### [Records for this exercise]
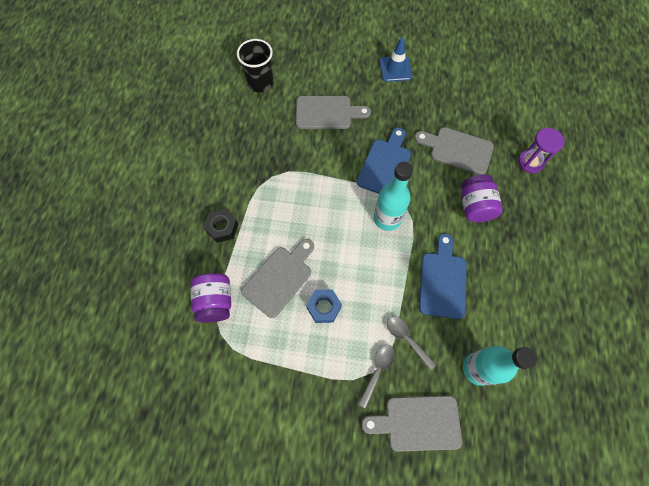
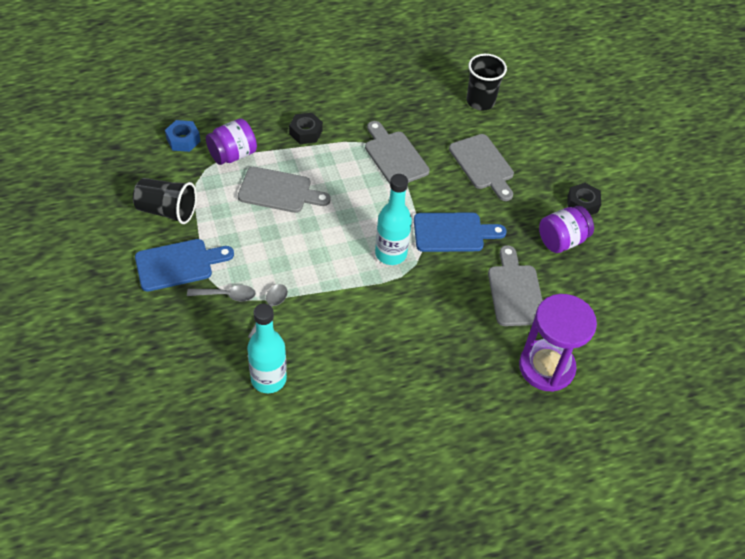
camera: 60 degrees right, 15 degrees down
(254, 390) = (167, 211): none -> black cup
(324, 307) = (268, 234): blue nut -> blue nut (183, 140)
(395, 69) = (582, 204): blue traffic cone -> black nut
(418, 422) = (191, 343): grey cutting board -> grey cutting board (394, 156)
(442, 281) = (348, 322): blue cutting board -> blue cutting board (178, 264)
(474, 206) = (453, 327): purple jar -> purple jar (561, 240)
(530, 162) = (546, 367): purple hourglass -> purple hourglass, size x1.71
---
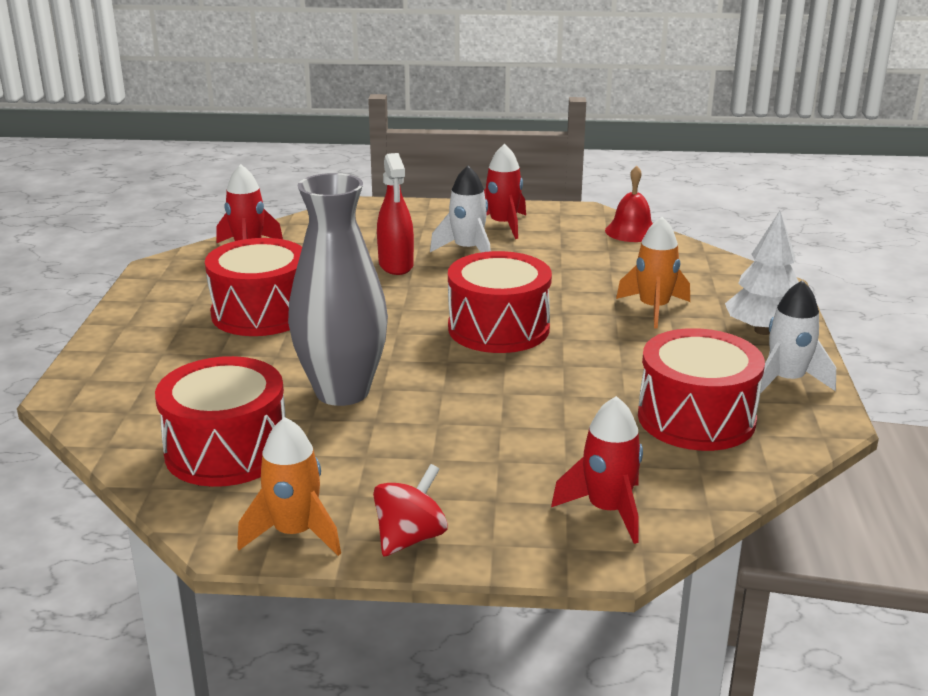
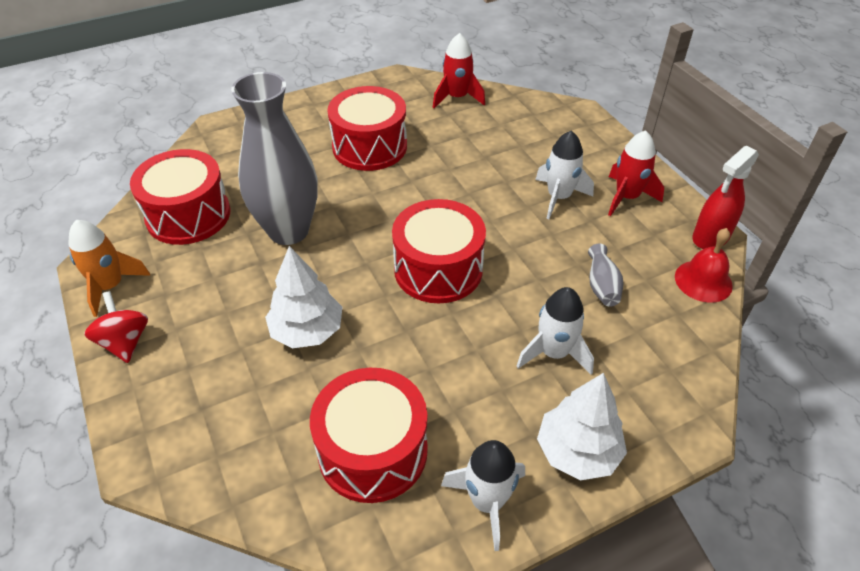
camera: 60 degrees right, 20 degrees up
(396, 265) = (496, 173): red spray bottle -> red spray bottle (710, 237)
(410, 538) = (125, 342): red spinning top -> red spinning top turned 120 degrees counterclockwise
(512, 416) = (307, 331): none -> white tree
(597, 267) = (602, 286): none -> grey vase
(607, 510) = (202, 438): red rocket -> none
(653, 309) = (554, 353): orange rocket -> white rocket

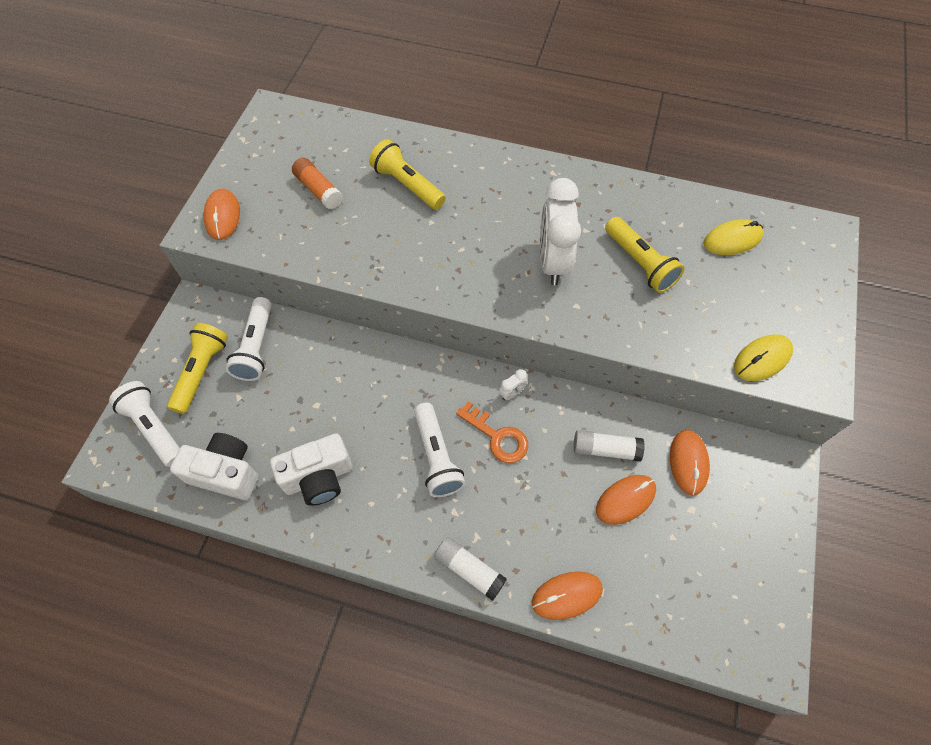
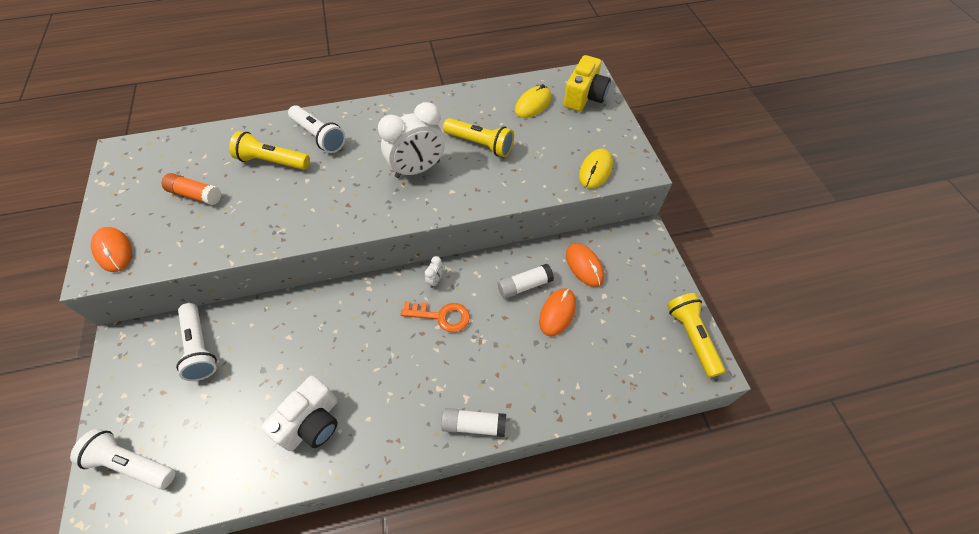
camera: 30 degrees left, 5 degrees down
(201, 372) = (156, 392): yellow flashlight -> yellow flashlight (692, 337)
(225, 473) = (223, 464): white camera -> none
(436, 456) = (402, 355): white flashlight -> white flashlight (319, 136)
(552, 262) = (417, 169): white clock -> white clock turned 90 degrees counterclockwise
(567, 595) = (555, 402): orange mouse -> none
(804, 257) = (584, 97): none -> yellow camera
--
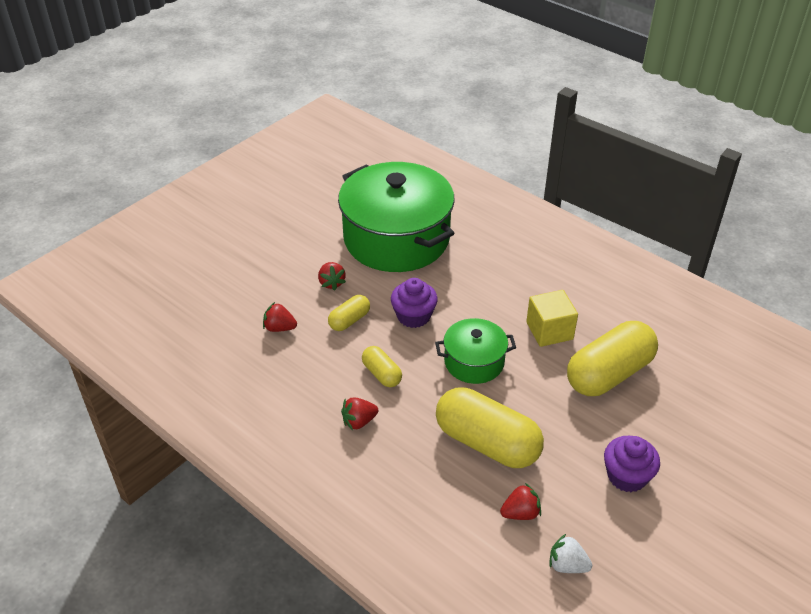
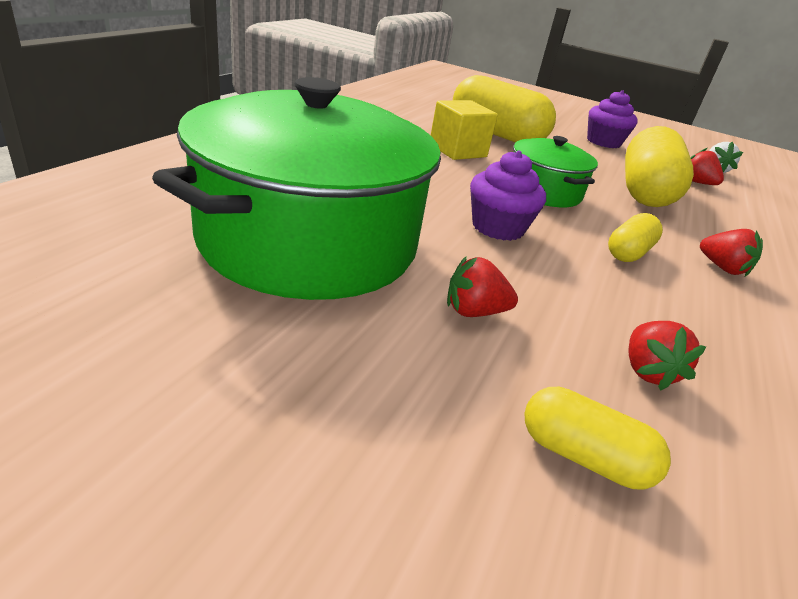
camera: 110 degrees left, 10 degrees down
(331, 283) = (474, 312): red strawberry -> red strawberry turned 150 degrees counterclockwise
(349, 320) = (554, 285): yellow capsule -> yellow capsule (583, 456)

### [Work instruction]
Starting with the line that has "(607, 510) = (202, 438): red rocket -> none" and going on through the line that has "(804, 257) = (584, 97): none -> yellow camera", transcribe the records above exactly, but skip the pictures.

### [Answer for the task]
(607, 510) = (202, 438): red rocket -> none
(653, 309) = (554, 353): orange rocket -> white rocket

camera: 30 degrees left, 5 degrees down
(201, 372) = (156, 392): yellow flashlight -> yellow flashlight (692, 337)
(225, 473) = (223, 464): white camera -> none
(436, 456) = (402, 355): white flashlight -> white flashlight (319, 136)
(552, 262) = (417, 169): white clock -> white clock turned 90 degrees counterclockwise
(567, 595) = (555, 402): orange mouse -> none
(804, 257) = (584, 97): none -> yellow camera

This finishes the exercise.